Find every line in the records that holds the string "turned". Copy each one.

Data to examine:
=======
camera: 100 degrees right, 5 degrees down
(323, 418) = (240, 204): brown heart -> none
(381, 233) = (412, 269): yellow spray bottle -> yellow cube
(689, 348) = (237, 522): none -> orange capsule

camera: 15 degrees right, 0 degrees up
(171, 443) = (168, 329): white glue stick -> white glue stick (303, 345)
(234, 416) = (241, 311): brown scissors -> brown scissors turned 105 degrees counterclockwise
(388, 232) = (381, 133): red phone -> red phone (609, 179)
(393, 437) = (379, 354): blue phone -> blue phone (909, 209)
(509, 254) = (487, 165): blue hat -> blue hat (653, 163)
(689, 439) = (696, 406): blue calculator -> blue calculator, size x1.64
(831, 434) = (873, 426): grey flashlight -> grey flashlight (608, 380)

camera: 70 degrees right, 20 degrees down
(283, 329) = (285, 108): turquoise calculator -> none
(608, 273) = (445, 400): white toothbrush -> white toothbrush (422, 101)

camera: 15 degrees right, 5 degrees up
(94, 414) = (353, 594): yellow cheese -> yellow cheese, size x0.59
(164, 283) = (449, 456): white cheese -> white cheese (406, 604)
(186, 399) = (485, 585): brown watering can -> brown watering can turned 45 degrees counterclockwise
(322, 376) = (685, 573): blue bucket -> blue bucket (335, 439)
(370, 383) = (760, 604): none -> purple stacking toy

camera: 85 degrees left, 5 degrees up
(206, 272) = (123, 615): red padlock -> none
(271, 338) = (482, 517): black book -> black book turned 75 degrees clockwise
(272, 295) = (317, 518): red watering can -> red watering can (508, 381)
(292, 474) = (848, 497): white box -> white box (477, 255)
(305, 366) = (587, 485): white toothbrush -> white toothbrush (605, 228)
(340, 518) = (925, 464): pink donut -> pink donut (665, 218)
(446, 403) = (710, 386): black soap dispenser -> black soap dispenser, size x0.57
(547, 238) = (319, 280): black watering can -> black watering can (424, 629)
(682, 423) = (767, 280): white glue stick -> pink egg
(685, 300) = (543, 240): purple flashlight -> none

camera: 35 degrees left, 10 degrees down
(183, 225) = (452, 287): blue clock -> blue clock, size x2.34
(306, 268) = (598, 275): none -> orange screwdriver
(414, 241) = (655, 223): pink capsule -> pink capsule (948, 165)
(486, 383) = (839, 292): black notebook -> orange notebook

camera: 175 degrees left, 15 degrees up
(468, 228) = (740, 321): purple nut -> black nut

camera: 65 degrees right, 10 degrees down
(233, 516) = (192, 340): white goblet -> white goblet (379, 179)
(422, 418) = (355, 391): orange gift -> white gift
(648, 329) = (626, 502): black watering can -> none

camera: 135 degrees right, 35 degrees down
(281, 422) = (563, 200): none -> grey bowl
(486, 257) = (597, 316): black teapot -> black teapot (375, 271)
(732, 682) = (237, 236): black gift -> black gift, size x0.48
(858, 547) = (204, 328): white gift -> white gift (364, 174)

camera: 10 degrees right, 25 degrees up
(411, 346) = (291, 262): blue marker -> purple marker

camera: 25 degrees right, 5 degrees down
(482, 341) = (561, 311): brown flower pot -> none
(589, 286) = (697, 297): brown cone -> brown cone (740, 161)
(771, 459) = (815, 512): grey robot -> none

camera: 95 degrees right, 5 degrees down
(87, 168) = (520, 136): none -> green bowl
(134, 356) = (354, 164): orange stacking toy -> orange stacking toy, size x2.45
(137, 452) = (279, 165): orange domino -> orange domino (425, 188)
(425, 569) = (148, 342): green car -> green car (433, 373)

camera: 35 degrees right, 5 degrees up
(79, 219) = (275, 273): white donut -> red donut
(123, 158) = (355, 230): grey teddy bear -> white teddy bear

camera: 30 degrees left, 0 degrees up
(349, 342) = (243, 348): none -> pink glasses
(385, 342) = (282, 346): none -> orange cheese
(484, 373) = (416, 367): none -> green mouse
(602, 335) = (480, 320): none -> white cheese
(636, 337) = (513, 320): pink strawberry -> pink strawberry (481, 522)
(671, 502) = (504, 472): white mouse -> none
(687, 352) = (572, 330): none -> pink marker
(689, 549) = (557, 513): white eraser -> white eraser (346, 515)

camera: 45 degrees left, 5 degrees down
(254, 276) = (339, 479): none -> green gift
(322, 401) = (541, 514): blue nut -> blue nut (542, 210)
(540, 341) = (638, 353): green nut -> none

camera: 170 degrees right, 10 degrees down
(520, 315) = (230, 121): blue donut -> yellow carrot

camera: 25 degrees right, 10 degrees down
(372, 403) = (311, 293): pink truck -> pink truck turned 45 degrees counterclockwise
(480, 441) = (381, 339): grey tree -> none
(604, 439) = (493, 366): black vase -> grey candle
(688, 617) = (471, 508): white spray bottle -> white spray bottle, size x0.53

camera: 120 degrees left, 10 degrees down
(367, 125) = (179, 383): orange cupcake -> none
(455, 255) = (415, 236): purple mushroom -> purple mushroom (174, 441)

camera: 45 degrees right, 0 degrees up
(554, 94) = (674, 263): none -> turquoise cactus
=======
Answer for the task:
(234, 416) = (241, 311): brown scissors -> brown scissors turned 105 degrees counterclockwise
(186, 399) = (485, 585): brown watering can -> brown watering can turned 45 degrees counterclockwise
(271, 338) = (482, 517): black book -> black book turned 75 degrees clockwise
(372, 403) = (311, 293): pink truck -> pink truck turned 45 degrees counterclockwise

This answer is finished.